Supplied records

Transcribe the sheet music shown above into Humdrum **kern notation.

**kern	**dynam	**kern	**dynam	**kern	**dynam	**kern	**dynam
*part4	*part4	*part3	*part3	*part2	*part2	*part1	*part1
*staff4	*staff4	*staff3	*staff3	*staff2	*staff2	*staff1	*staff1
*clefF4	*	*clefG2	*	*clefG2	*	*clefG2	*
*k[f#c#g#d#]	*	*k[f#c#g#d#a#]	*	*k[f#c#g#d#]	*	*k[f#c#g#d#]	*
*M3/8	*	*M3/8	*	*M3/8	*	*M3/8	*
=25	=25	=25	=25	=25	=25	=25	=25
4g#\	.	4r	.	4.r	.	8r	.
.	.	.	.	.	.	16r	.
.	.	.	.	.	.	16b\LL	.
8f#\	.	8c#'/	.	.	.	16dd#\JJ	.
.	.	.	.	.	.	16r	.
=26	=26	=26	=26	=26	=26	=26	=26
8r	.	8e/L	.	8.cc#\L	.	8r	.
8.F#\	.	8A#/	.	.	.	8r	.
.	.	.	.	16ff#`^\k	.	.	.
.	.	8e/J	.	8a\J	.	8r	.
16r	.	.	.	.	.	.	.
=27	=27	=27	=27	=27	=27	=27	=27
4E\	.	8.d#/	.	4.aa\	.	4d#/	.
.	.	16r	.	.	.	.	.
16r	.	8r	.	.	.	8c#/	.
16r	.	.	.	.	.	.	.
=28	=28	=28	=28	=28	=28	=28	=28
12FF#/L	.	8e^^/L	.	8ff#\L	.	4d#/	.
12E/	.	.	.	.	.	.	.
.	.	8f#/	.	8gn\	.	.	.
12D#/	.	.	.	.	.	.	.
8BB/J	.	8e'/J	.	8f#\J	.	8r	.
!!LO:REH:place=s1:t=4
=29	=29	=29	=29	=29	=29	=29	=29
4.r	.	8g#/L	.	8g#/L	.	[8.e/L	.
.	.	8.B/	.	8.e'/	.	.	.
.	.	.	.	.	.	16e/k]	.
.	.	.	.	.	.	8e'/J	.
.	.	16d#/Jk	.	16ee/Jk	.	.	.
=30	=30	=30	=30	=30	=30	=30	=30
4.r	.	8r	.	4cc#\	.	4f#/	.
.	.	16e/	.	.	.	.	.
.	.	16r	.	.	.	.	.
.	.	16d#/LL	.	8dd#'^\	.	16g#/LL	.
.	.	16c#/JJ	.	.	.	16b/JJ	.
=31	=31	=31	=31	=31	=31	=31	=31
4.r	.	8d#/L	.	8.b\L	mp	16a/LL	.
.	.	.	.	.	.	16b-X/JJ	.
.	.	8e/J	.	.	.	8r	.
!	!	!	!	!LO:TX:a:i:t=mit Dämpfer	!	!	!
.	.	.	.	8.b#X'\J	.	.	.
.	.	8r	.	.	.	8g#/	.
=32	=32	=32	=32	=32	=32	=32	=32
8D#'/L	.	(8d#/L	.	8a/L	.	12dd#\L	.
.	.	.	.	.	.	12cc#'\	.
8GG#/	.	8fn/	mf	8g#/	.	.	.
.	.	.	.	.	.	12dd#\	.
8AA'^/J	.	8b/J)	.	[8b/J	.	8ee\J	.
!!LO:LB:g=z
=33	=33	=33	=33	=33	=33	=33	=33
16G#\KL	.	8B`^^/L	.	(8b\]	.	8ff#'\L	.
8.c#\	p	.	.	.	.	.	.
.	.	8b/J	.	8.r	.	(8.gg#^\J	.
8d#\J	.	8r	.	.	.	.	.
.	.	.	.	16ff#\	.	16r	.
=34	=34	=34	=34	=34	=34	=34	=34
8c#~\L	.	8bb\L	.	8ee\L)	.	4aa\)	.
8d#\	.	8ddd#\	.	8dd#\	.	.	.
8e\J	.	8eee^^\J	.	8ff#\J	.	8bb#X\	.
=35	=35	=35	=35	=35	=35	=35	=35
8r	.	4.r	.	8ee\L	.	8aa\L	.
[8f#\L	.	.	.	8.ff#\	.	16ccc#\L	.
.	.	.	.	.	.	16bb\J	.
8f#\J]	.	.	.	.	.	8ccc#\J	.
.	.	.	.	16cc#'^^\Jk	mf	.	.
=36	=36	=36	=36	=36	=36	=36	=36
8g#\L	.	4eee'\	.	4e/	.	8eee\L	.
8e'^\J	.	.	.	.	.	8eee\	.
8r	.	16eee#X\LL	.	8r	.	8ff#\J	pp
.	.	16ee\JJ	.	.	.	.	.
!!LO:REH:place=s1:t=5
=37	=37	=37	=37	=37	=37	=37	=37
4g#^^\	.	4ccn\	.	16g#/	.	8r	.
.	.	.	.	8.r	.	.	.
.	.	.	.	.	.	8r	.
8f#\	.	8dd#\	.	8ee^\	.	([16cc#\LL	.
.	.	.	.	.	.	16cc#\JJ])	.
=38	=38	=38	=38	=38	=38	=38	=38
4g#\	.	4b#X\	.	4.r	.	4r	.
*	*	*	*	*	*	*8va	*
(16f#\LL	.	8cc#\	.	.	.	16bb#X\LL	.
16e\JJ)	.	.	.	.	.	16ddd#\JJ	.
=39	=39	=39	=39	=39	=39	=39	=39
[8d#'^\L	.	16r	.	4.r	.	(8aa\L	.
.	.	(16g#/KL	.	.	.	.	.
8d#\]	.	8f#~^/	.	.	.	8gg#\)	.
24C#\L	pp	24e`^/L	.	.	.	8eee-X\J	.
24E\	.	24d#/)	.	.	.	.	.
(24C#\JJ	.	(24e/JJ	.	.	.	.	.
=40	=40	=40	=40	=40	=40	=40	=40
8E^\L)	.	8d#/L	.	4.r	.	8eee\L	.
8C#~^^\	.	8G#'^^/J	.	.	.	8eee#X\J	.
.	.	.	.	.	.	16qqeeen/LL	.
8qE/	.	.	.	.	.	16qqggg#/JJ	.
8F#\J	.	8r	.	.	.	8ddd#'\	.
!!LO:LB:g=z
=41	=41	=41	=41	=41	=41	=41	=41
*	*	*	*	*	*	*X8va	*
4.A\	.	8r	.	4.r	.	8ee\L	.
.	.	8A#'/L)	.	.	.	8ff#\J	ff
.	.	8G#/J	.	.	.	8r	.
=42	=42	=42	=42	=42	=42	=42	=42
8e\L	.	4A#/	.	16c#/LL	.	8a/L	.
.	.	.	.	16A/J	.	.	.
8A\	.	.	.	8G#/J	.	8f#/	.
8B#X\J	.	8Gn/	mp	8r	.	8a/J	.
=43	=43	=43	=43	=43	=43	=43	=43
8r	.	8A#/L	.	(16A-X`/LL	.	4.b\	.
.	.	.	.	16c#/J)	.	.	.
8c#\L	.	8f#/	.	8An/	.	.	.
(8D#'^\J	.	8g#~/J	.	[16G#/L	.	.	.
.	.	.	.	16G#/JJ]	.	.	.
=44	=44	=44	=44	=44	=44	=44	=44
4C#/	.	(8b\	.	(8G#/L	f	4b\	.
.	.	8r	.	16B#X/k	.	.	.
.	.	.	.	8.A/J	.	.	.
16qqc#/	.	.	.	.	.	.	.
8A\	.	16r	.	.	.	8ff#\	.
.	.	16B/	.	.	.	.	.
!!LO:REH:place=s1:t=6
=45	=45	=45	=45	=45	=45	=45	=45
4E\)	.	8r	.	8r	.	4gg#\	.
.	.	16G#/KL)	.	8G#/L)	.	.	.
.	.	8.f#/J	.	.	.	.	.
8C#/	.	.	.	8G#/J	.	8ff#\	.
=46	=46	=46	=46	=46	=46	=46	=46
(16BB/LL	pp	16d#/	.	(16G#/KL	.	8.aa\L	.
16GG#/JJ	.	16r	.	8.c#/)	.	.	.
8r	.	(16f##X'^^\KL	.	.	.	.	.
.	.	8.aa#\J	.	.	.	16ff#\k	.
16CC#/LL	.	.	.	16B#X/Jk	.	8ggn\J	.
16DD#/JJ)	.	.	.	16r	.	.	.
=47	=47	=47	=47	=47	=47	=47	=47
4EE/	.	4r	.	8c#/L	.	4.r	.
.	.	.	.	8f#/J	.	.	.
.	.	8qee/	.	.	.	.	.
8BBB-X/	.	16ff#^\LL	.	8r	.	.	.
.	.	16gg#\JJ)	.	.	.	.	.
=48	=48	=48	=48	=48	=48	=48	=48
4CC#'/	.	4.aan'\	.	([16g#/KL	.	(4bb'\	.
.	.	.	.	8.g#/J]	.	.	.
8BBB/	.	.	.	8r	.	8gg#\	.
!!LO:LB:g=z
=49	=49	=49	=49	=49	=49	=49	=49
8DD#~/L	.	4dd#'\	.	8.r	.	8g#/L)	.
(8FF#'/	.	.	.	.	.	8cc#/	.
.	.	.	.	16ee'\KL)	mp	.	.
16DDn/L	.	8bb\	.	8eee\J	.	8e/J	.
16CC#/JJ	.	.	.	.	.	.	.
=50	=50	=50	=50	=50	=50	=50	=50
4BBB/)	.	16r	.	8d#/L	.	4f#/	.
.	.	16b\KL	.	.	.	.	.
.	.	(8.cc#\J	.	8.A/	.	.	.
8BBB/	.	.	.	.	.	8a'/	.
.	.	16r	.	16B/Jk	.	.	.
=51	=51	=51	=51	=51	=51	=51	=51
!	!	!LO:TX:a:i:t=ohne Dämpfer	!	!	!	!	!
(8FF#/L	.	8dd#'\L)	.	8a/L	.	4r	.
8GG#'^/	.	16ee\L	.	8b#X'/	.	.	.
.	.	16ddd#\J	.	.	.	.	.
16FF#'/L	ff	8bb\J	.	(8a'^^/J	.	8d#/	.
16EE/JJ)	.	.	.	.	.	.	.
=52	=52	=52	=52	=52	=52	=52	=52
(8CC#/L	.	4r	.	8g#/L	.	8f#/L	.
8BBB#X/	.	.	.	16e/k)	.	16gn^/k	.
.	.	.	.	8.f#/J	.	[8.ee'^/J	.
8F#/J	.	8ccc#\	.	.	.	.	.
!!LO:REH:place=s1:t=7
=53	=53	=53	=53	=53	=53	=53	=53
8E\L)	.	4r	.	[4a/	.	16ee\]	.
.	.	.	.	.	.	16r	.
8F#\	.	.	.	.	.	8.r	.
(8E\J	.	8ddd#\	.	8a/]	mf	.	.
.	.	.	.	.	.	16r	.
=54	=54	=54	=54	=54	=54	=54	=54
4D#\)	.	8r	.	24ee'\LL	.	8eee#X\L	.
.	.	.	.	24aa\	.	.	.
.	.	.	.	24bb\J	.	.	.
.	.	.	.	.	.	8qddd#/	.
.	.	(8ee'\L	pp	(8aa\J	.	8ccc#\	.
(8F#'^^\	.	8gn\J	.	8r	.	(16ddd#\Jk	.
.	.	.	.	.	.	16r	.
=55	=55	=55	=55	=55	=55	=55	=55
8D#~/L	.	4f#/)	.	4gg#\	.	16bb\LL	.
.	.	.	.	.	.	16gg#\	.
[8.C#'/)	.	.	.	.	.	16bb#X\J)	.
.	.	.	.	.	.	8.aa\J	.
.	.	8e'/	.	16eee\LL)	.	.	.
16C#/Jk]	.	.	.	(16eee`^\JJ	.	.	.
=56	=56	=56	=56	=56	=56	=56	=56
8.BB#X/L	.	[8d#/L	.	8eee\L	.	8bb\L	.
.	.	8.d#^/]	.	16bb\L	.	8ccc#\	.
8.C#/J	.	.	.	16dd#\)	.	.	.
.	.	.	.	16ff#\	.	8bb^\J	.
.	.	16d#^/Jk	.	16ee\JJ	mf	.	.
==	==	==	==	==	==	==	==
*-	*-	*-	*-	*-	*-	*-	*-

Goal of the exercise
Select every line in the items above that contains the string "kern", treating uppercase and lowercase letters as different.

Exercise solution
Transcribe the sheet music shown above into Humdrum **kern notation.
**kern	**dynam	**kern	**dynam	**kern	**dynam	**kern	**dynam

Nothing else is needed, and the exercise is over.